• DATA FOR THIS TASK:
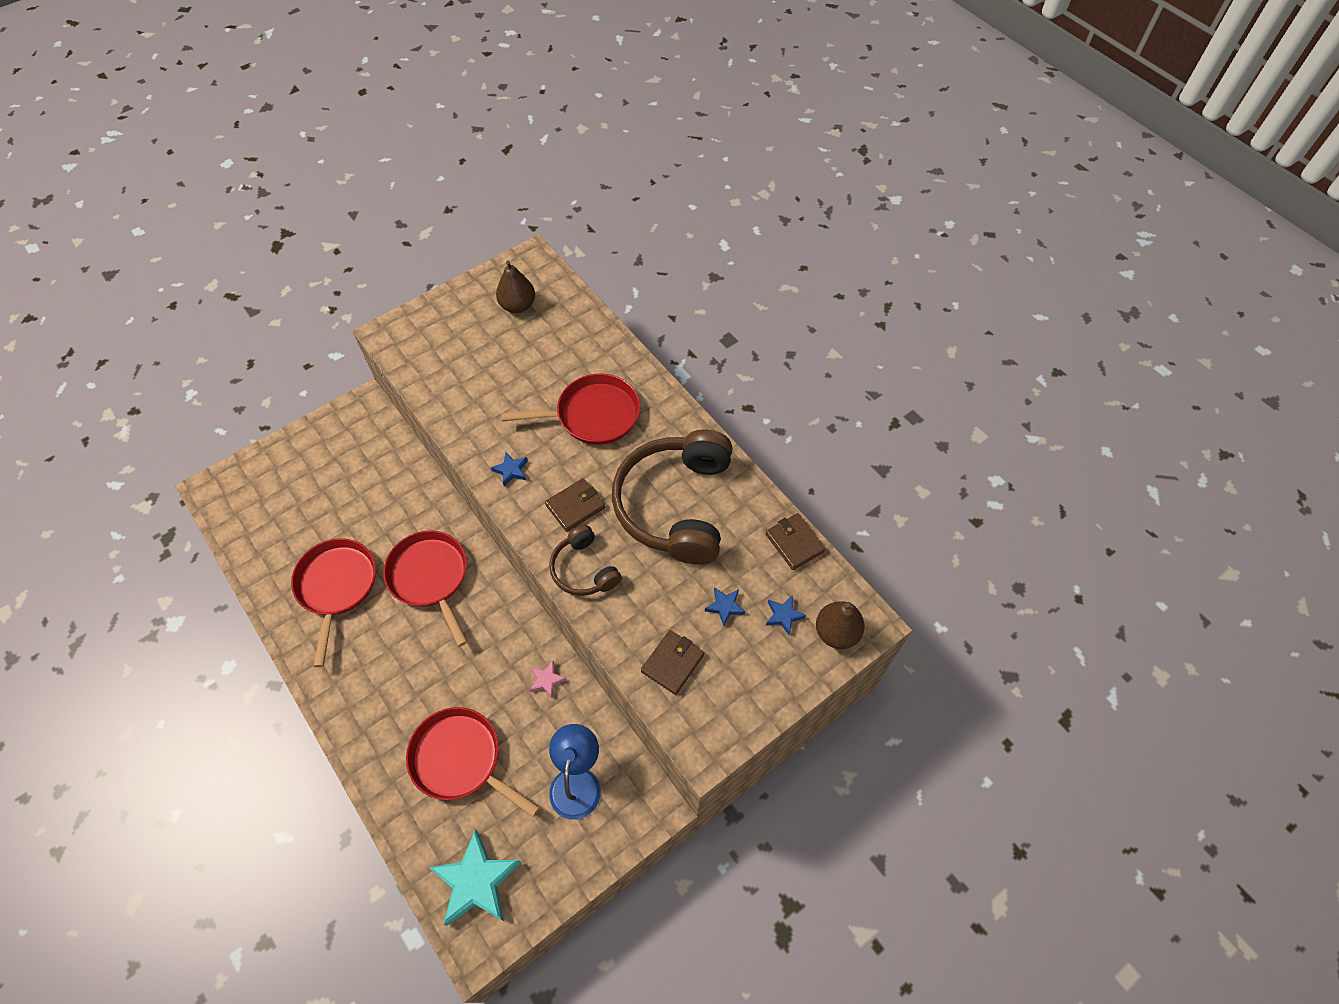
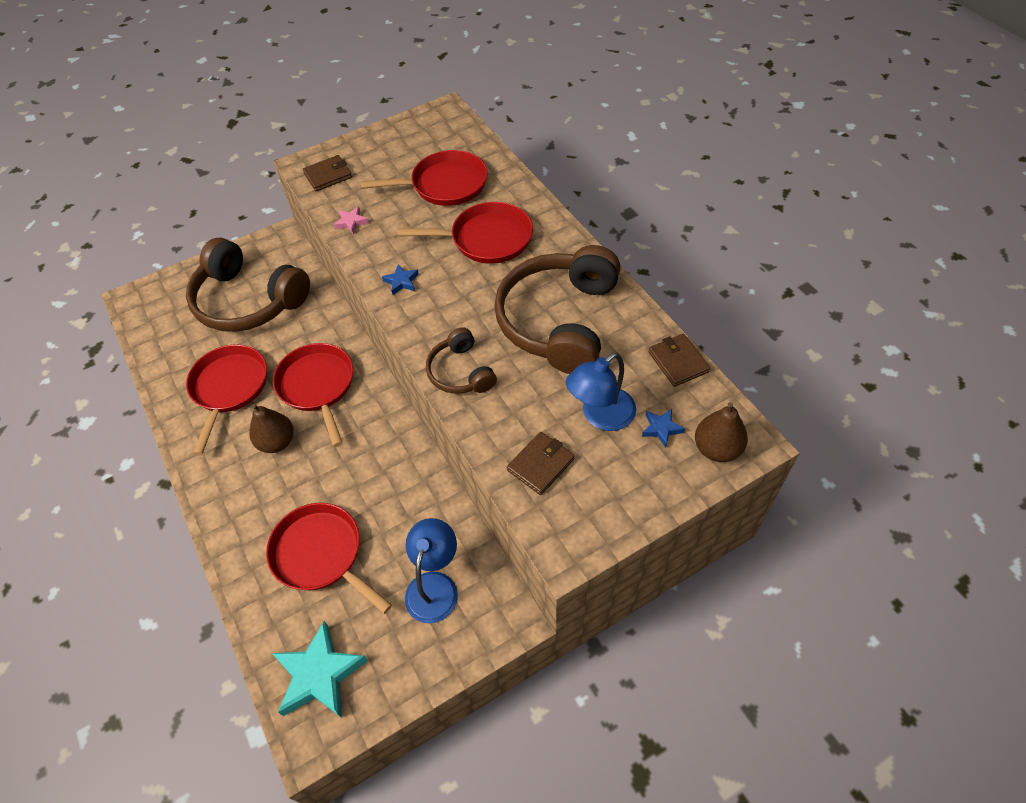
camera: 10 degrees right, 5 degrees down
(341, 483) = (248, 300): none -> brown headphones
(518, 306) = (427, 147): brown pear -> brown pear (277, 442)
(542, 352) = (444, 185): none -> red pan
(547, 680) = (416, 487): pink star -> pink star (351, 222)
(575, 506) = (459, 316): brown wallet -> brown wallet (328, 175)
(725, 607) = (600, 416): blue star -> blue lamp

• TASK STATEMENT: All of the material must be given again exactly, though no picture may appear in the copy.

• RESPONSE FOR THIS EXERCISE:
camera: 10 degrees right, 5 degrees down
(341, 483) = (248, 300): none -> brown headphones
(518, 306) = (427, 147): brown pear -> brown pear (277, 442)
(542, 352) = (444, 185): none -> red pan
(547, 680) = (416, 487): pink star -> pink star (351, 222)
(575, 506) = (459, 316): brown wallet -> brown wallet (328, 175)
(725, 607) = (600, 416): blue star -> blue lamp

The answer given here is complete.